_WHAT IS NEEDED:_ Every line with the string "VBUS" should be copied from the data.

_EXCERPTED RECORDS:_
——
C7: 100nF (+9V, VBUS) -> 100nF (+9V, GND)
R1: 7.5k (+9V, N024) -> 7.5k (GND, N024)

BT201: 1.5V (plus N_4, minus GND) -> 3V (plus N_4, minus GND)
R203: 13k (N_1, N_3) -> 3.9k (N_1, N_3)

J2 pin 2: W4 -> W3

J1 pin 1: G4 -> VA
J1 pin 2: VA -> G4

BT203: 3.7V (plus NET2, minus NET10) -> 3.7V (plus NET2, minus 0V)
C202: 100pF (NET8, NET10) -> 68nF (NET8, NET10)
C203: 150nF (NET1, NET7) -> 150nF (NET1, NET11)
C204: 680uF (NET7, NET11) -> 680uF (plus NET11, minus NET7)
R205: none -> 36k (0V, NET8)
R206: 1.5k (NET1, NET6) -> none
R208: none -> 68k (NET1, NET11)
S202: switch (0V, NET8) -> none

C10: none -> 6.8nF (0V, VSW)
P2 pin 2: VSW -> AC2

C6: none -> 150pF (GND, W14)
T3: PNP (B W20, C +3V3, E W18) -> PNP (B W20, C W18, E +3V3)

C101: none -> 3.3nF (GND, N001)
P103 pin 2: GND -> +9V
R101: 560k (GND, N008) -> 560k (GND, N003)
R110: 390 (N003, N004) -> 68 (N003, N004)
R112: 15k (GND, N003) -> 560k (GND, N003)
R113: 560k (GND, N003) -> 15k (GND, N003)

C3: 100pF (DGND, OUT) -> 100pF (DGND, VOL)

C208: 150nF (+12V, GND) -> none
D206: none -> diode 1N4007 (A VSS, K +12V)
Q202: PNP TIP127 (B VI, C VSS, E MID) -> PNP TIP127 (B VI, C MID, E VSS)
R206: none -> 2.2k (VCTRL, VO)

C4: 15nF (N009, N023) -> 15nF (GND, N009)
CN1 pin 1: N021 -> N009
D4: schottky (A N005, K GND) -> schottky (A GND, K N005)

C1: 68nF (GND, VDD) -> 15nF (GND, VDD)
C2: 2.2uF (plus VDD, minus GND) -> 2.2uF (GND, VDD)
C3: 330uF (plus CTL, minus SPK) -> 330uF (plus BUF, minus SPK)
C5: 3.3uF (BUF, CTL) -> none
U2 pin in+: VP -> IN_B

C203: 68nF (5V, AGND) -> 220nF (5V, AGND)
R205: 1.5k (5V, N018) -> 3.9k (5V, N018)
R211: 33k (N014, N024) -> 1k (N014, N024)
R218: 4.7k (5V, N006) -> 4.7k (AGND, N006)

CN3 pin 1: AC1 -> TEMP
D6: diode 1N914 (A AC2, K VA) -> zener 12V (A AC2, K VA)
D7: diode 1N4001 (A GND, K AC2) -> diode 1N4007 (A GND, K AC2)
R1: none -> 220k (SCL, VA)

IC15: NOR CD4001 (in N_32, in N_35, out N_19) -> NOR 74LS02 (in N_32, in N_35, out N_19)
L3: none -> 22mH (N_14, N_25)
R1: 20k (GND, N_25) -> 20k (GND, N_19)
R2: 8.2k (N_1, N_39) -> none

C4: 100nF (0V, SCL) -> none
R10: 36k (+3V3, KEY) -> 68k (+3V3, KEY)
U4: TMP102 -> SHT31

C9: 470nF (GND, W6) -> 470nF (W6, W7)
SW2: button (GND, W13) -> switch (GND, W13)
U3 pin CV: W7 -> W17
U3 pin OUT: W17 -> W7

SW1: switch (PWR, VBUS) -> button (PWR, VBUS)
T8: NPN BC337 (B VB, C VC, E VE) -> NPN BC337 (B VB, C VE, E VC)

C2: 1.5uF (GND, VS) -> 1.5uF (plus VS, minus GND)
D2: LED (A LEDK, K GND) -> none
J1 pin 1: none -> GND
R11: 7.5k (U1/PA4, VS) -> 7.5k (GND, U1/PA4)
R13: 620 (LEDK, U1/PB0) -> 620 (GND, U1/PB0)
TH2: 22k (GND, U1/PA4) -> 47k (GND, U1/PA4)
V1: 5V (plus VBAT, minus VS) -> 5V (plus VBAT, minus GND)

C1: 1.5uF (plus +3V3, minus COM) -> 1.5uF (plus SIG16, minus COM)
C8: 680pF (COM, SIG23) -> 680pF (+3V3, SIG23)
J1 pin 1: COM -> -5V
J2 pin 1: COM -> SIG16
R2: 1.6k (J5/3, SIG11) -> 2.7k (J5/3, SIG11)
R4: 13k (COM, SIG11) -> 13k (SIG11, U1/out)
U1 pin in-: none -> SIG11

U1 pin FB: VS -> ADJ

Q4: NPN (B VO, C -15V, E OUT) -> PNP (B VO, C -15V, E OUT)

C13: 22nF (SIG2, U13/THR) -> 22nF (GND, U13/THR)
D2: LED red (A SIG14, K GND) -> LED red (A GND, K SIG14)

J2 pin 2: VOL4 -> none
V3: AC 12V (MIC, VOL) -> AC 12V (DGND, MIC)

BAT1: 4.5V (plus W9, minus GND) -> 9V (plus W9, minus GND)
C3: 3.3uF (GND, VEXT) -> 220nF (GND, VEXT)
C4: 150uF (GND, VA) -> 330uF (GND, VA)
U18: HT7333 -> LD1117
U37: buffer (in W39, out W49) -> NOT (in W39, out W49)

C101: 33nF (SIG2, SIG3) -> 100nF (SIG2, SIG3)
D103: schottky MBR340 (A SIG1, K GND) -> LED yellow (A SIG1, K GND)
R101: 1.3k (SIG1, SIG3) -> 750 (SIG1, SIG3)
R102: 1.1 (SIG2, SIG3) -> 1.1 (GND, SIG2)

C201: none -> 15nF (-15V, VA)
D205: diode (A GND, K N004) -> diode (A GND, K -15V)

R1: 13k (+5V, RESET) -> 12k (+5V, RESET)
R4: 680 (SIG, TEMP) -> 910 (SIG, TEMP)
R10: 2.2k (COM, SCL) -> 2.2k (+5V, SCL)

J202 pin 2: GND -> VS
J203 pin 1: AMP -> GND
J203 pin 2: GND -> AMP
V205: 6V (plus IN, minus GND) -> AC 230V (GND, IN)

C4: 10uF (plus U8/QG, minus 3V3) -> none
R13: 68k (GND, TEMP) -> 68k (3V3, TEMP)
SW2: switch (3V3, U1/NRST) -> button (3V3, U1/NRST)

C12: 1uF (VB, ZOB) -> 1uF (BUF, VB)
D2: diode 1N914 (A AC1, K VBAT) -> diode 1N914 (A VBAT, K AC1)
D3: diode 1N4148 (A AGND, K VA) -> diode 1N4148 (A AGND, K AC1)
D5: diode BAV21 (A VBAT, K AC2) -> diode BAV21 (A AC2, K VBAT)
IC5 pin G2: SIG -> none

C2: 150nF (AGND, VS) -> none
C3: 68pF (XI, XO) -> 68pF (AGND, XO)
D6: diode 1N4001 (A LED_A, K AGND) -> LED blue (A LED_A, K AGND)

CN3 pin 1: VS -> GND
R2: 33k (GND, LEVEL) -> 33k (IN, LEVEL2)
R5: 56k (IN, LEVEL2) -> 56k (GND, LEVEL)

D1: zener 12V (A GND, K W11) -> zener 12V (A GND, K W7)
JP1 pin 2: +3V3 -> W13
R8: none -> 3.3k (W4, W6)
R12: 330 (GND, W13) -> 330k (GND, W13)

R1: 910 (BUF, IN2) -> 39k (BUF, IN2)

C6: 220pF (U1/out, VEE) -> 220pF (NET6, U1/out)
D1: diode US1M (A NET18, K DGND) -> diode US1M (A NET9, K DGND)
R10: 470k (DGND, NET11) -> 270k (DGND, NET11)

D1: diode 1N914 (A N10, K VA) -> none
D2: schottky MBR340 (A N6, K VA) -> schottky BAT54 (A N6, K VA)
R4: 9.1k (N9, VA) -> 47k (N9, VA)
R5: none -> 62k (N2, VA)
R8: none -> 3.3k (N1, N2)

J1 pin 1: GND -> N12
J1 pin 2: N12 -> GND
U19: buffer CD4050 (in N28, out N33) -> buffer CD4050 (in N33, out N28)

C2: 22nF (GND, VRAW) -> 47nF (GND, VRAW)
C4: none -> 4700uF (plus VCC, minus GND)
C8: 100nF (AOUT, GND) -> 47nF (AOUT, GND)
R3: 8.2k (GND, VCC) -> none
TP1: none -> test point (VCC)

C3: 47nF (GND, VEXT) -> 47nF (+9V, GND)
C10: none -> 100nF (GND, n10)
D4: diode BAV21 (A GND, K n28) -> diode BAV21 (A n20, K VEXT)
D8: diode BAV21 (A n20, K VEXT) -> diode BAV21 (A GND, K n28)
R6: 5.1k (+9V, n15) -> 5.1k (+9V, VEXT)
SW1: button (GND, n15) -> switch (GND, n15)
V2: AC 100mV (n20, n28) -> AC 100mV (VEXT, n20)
——
_REPLY:_
C7: 100nF (+9V, VBUS) -> 100nF (+9V, GND)
SW1: switch (PWR, VBUS) -> button (PWR, VBUS)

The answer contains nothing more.